WHAT TO WORK ON =>
Starting with the line that includes "GPS2 pin RX: B13 -> B7", write out every remaining line of the records below exactly as it appears, leaving out any images.

RECORDS SHOWN =>

_ _ _ _ _

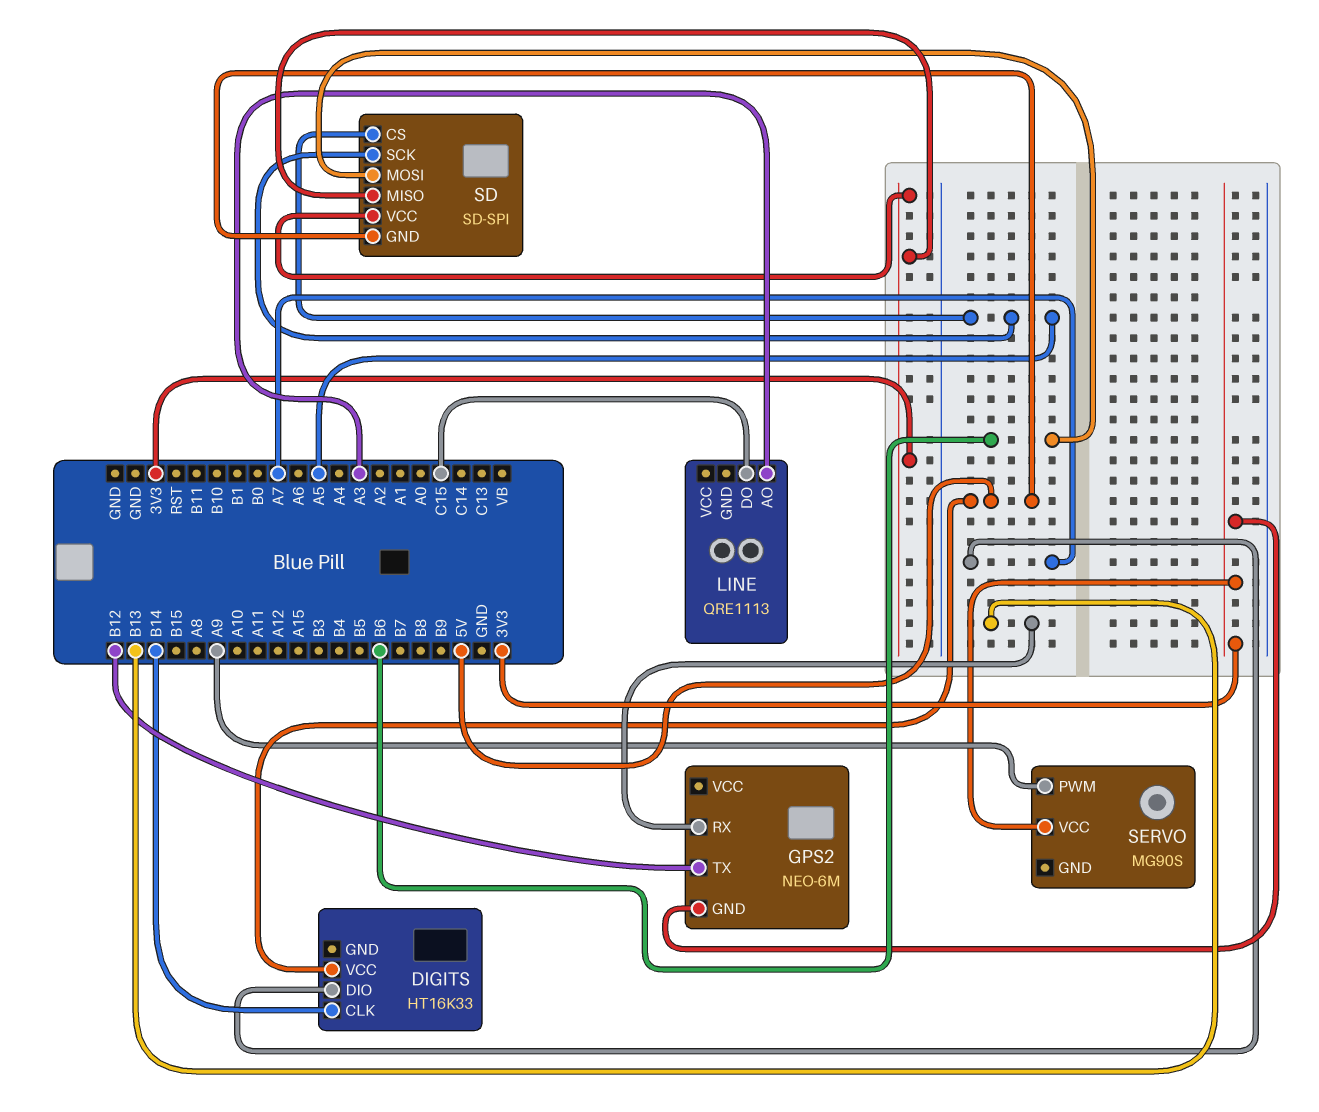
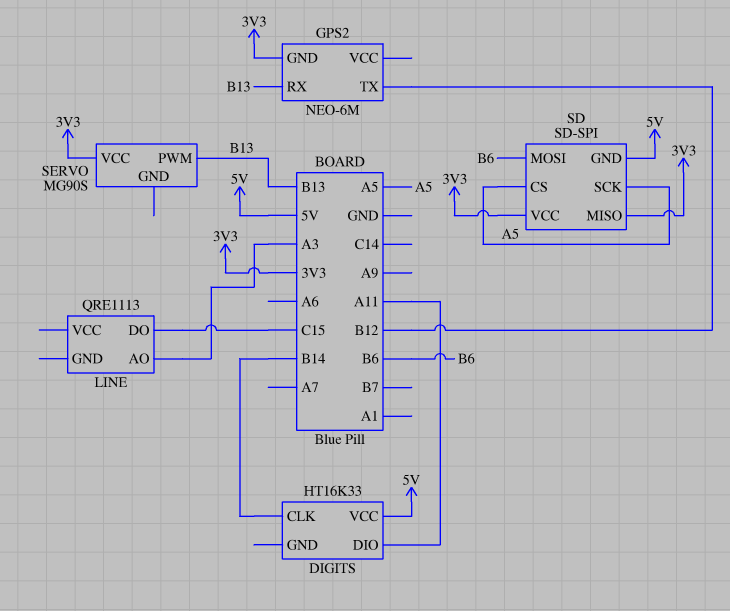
DIGITS pin DIO: A7 -> A11
SERVO pin PWM: A9 -> B13

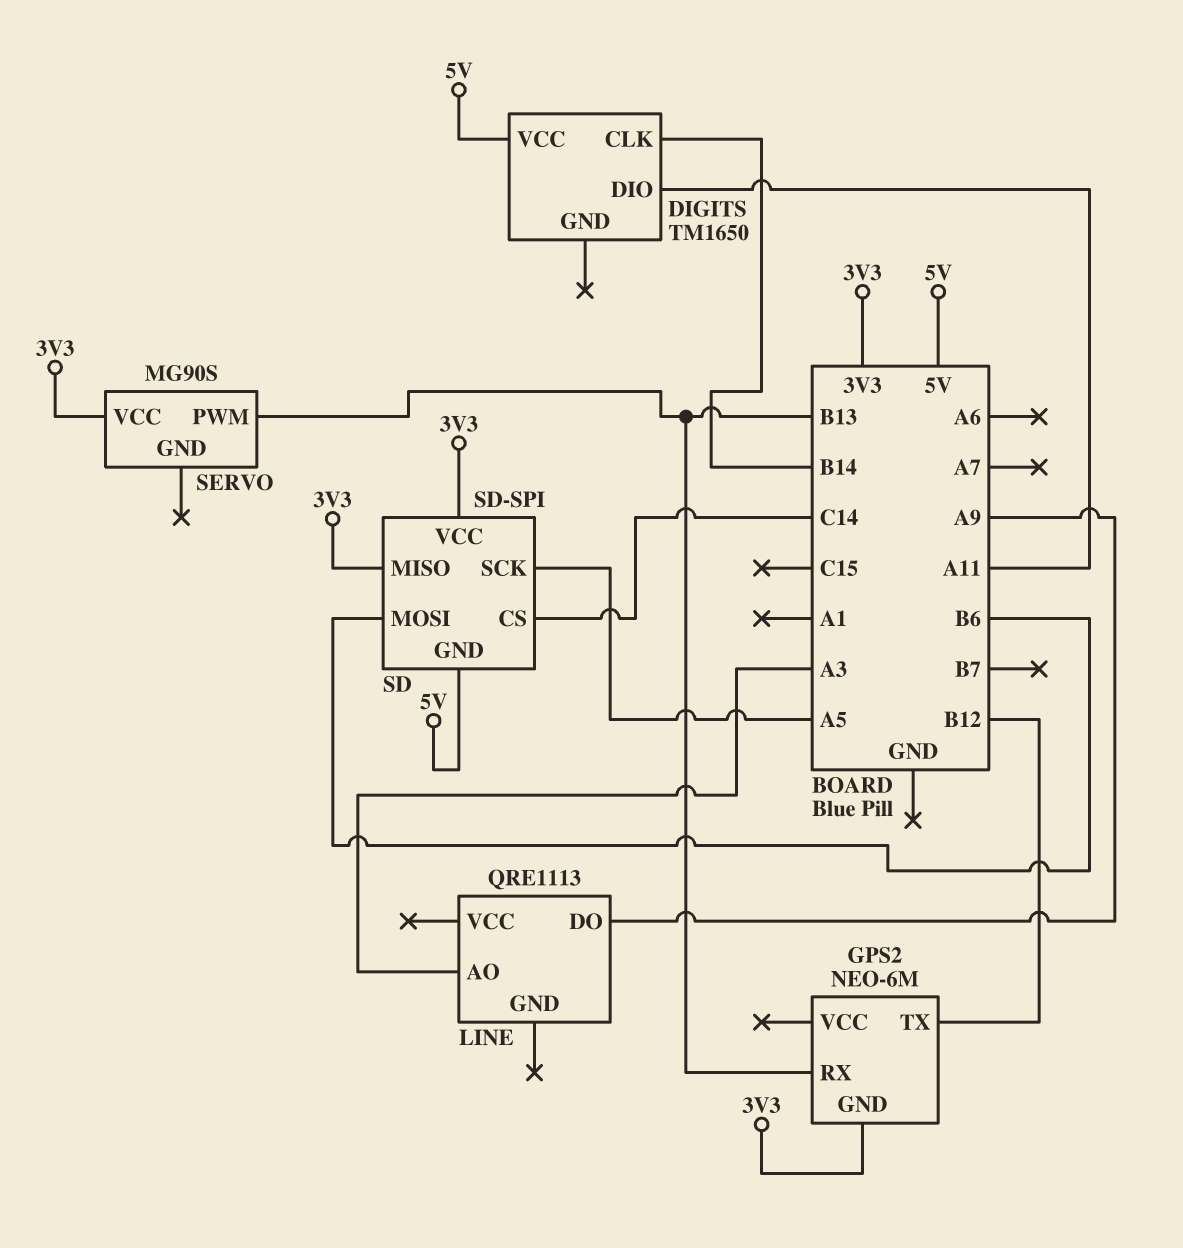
DIGITS: HT16K33 -> TM1650
LINE pin DO: C15 -> A9
SD pin CS: A5 -> C14

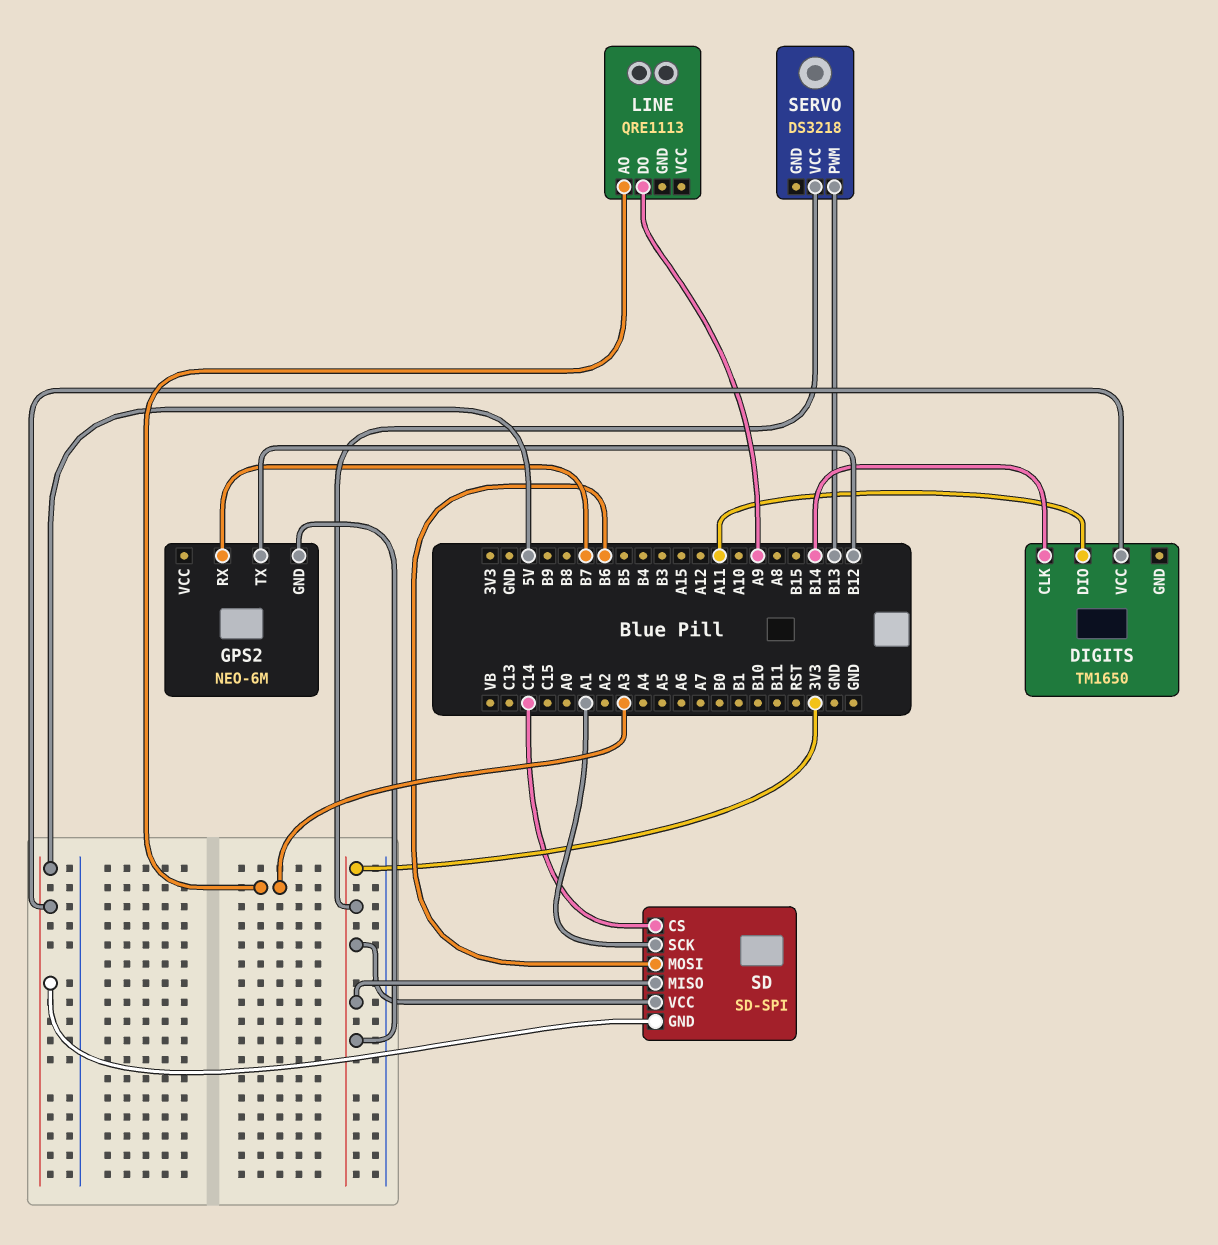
GPS2 pin RX: B13 -> B7
SD pin SCK: A5 -> A1
SERVO: MG90S -> DS3218

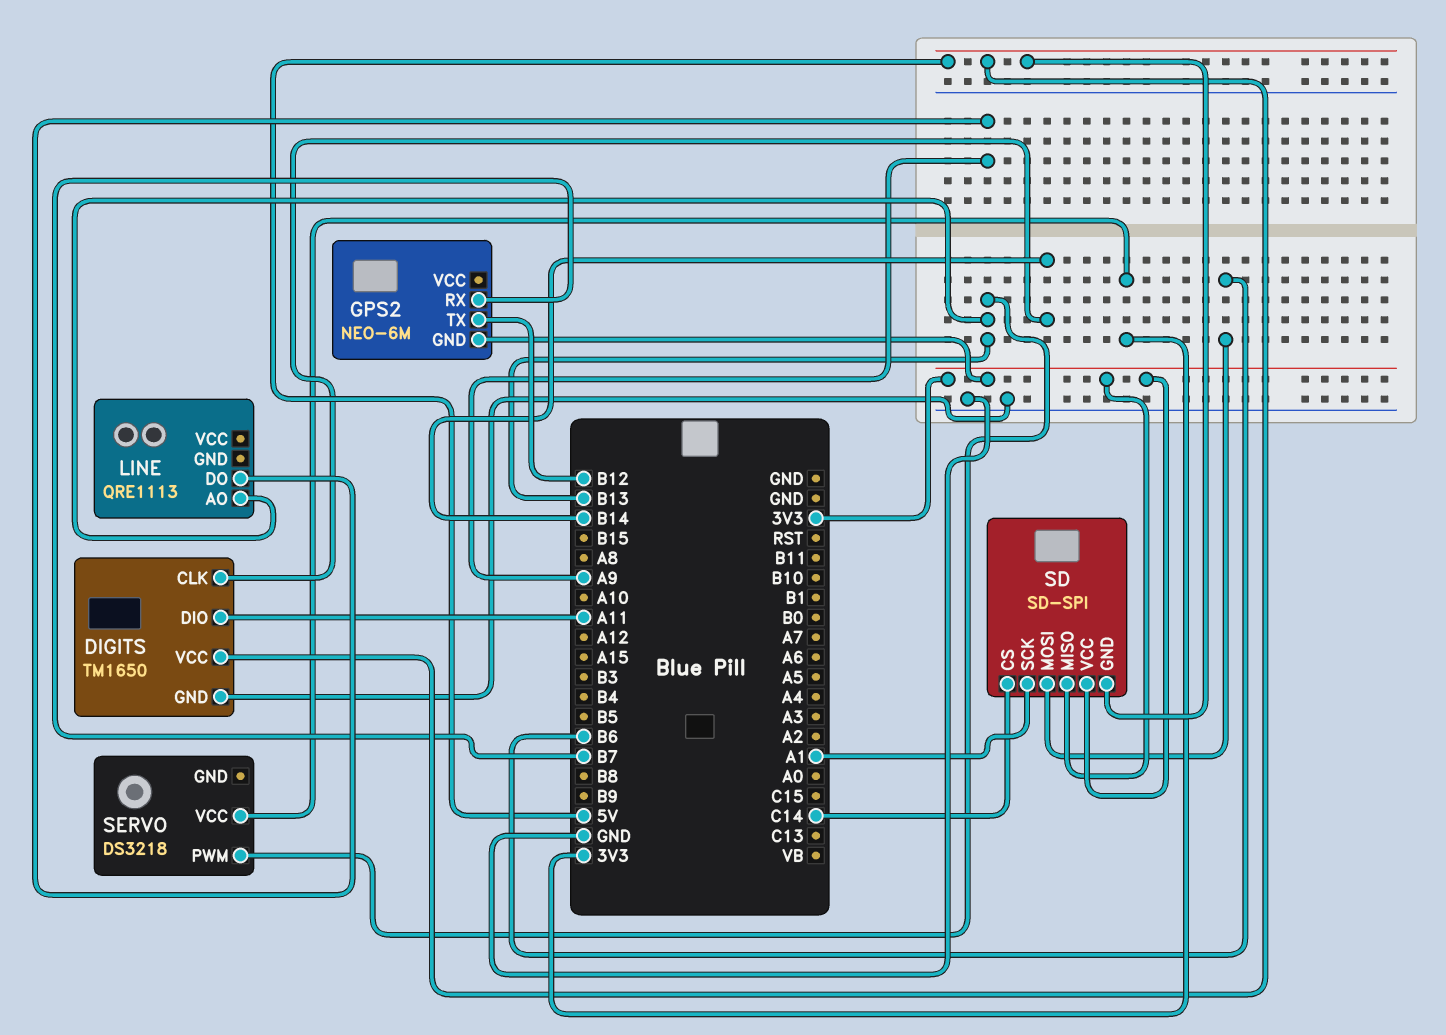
DIGITS pin GND: none -> GND
LINE pin AO: A3 -> B13

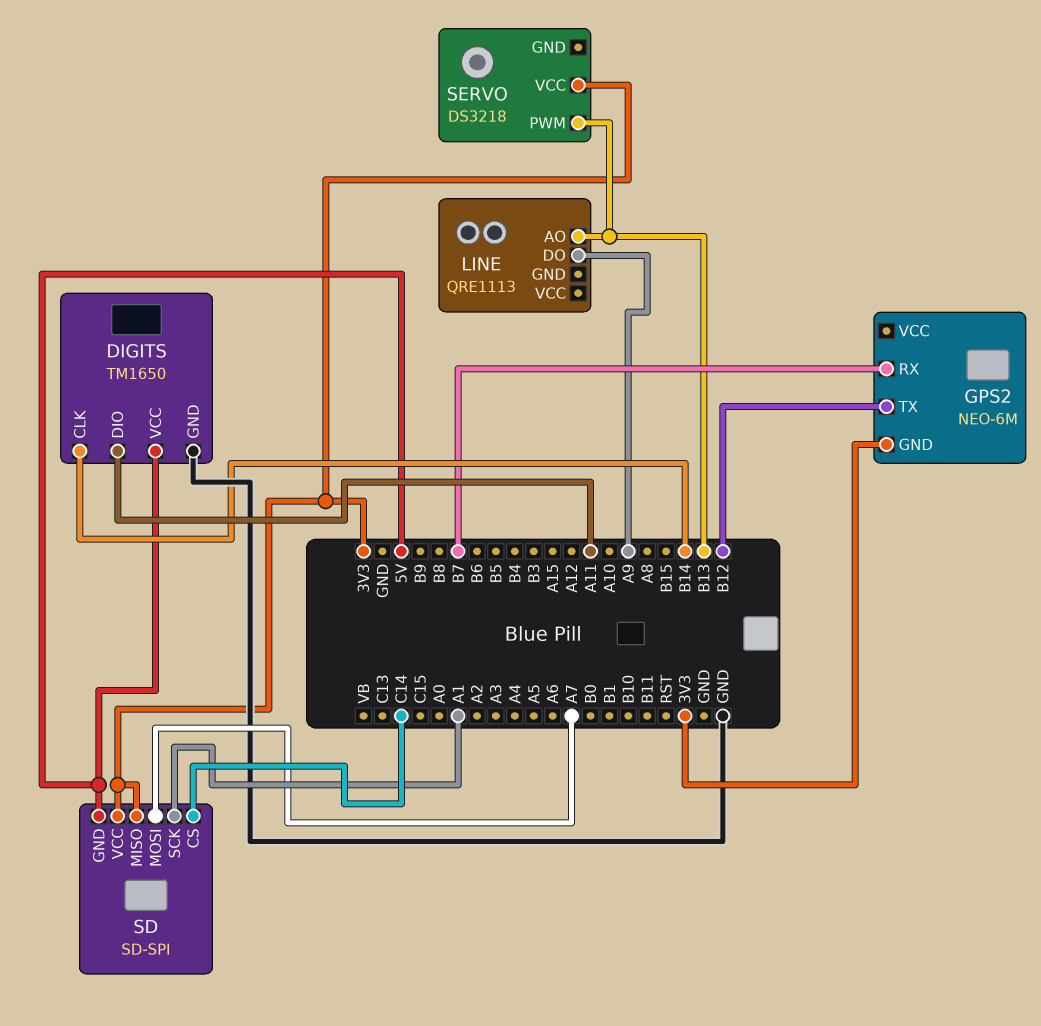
SD pin MOSI: B6 -> A7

_ _ _ _ _

REPLY =>
GPS2 pin RX: B13 -> B7
SD pin SCK: A5 -> A1
SERVO: MG90S -> DS3218

DIGITS pin GND: none -> GND
LINE pin AO: A3 -> B13

SD pin MOSI: B6 -> A7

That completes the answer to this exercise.